> _Exercise description_
Determine how many lines below hold the string "black". Reply with the number alone.

Saved entries:
★ ★ ★ ★ ★
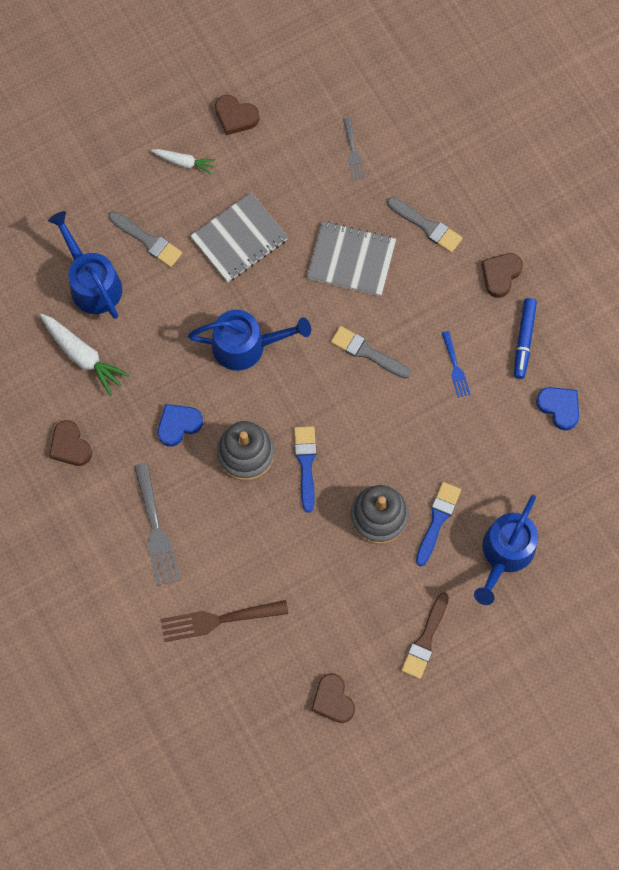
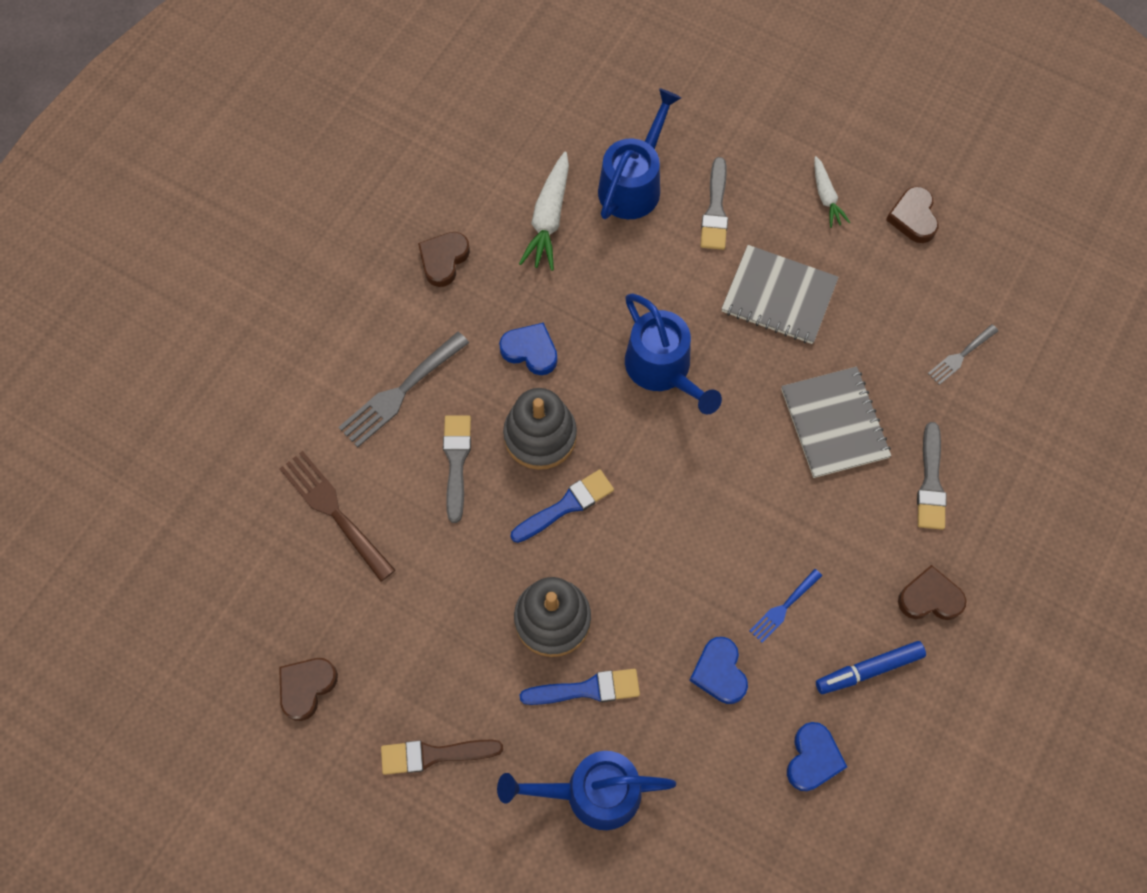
camera: 60 degrees right, 5 degrees down
grey brush [331,326,411,379] -> grey brush moved to [443,415,471,523]
none -> blue heart [689,637,748,704]

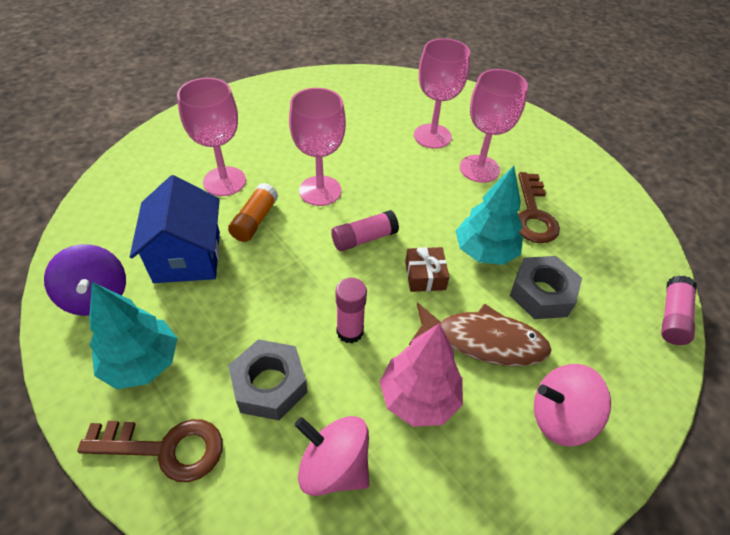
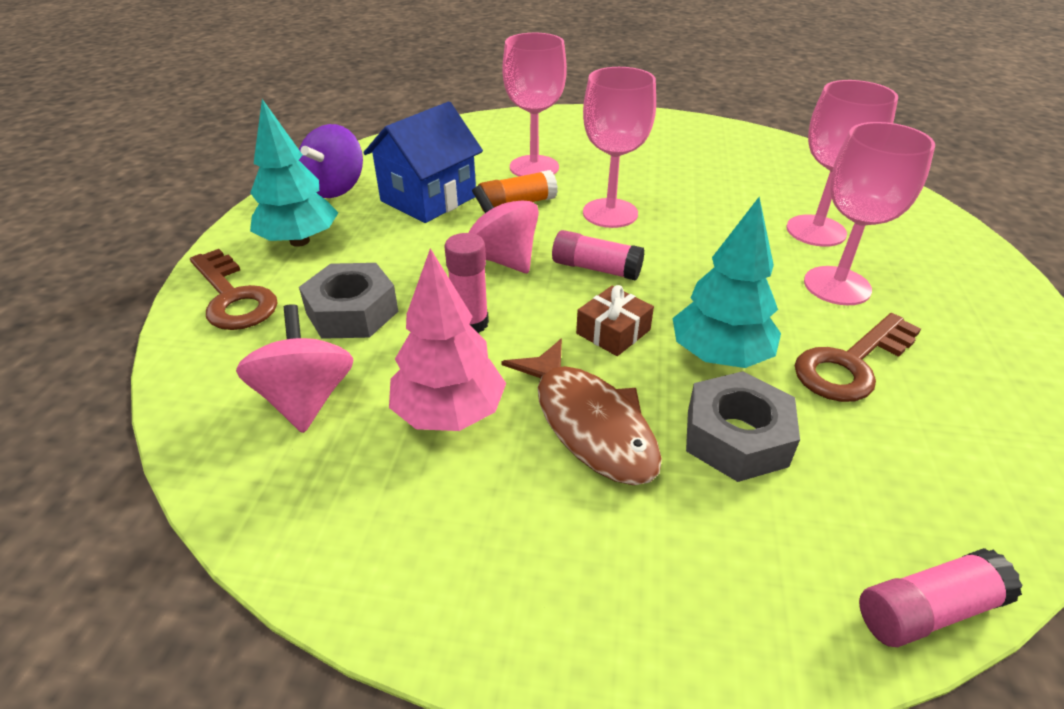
camera: 50 degrees right, 10 degrees down
pink spinning top [534,364,611,446] -> pink spinning top moved to [468,185,539,273]

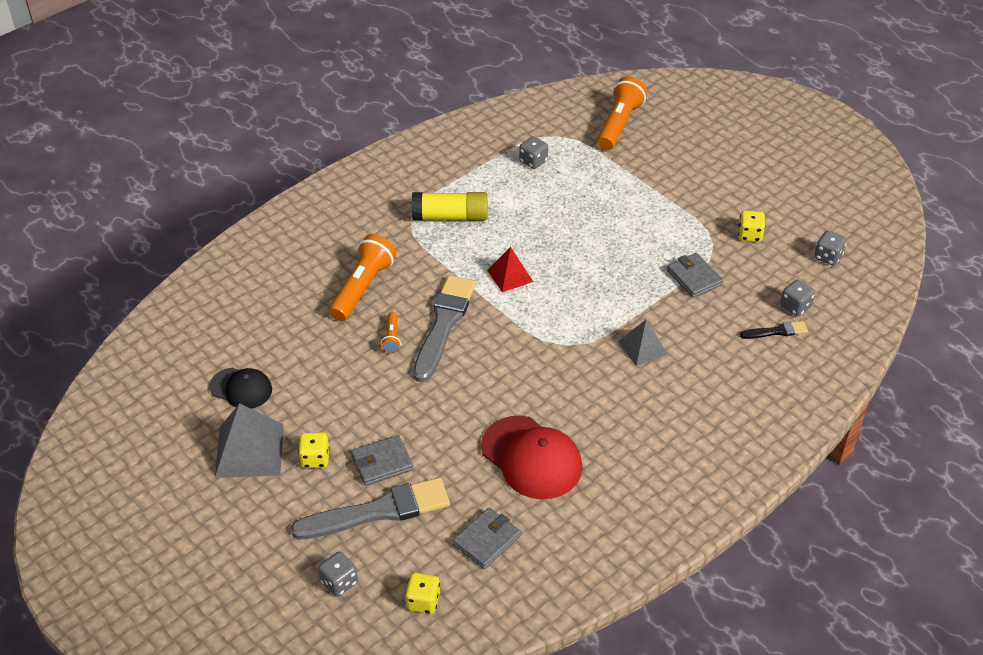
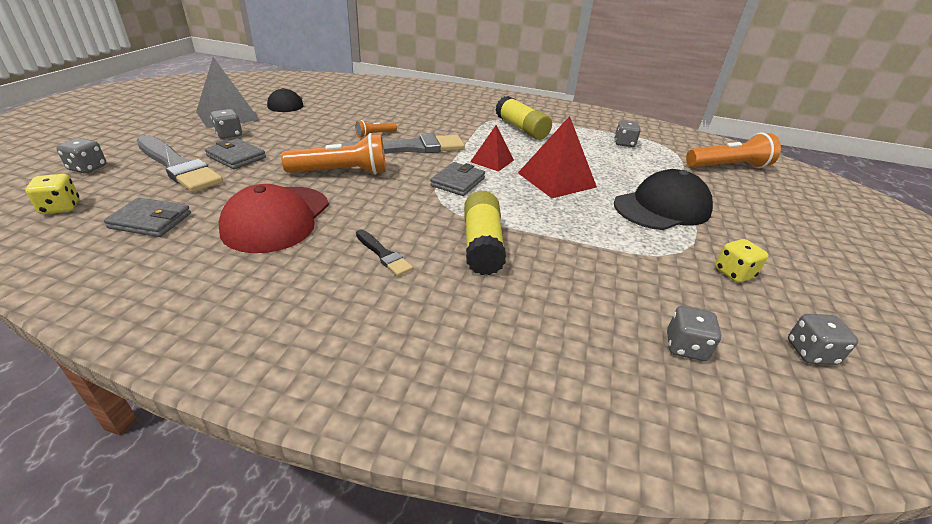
camera: 55 degrees right, 10 degrees down
yellow dice [298,432,330,468] -> grey dice [210,109,242,139]
orange flashlight [329,234,396,321] -> orange flashlight moved to [281,133,386,175]
grey pyramid [618,319,668,366] -> yellow glue stick [464,191,506,275]
grey wallet [667,253,723,298] -> grey wallet moved to [430,162,485,196]
black brush [740,321,808,339] -> black brush moved to [356,230,413,276]
none -> red pyramid [518,116,597,198]
none -> black cap [614,169,713,230]

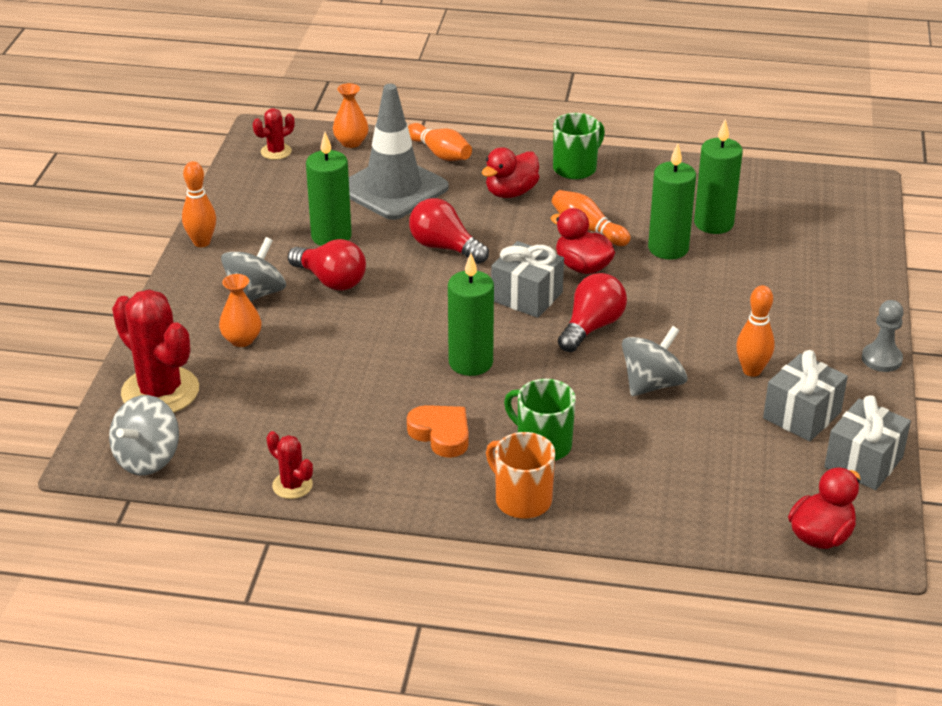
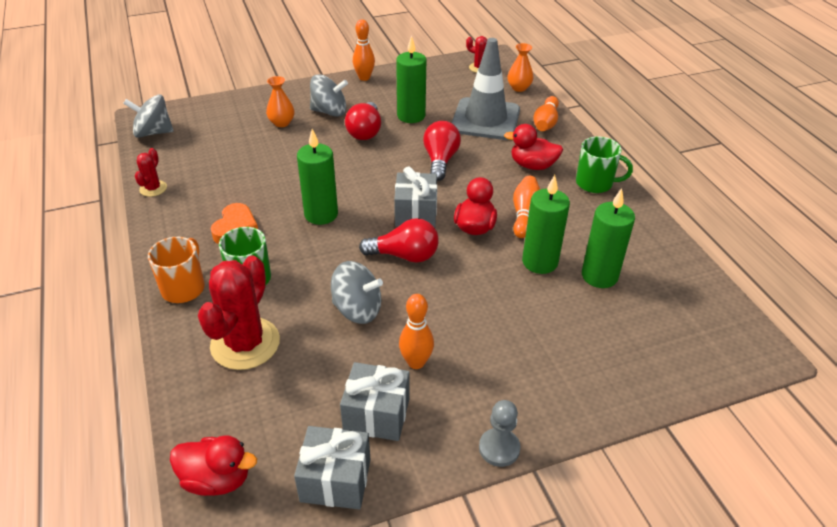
camera: 60 degrees right, 5 degrees up
red cactus [112,289,199,413] -> red cactus moved to [198,255,280,370]

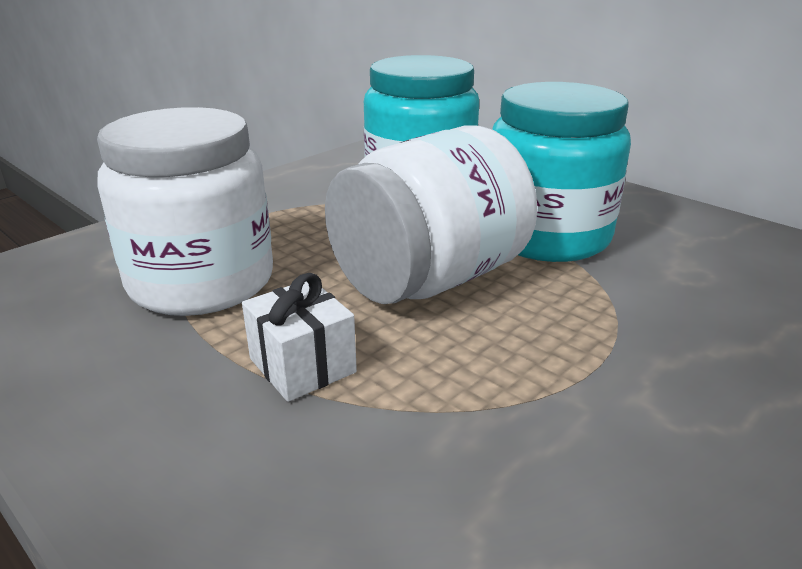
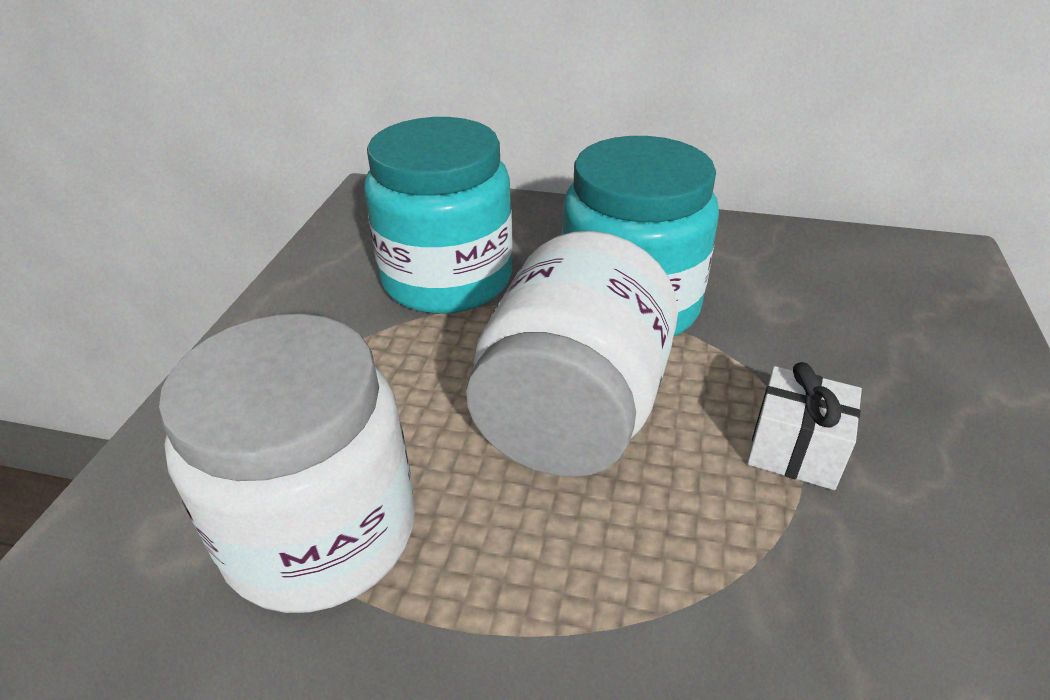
camera: 30 degrees left, 10 degrees up
white gift [242,273,357,402] -> white gift moved to [747,362,862,490]

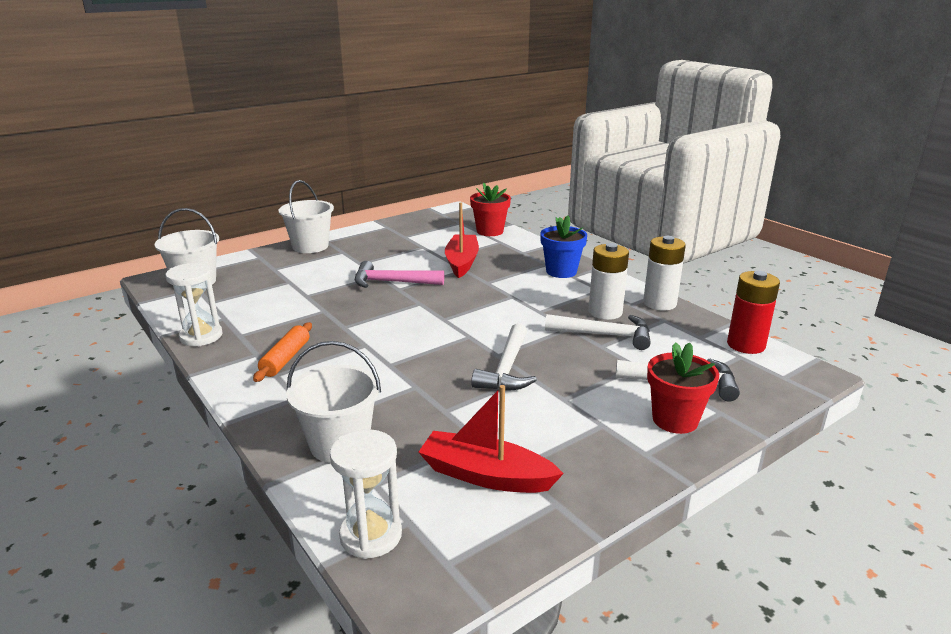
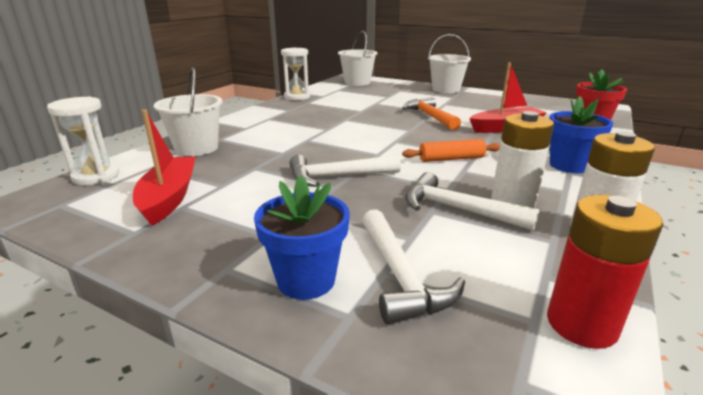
camera: 65 degrees right, 0 degrees up
orange rolling pin [253,322,312,382] -> orange rolling pin moved to [402,139,500,162]
pink hammer [355,261,444,288] -> orange hammer [402,97,461,130]
white hammer [545,314,651,350] -> white hammer turned 135 degrees clockwise [405,172,540,231]
red flower pot [647,342,719,434] -> blue flower pot [254,175,350,300]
★ ★ ★ ★ ★
> _Exercise answer_
2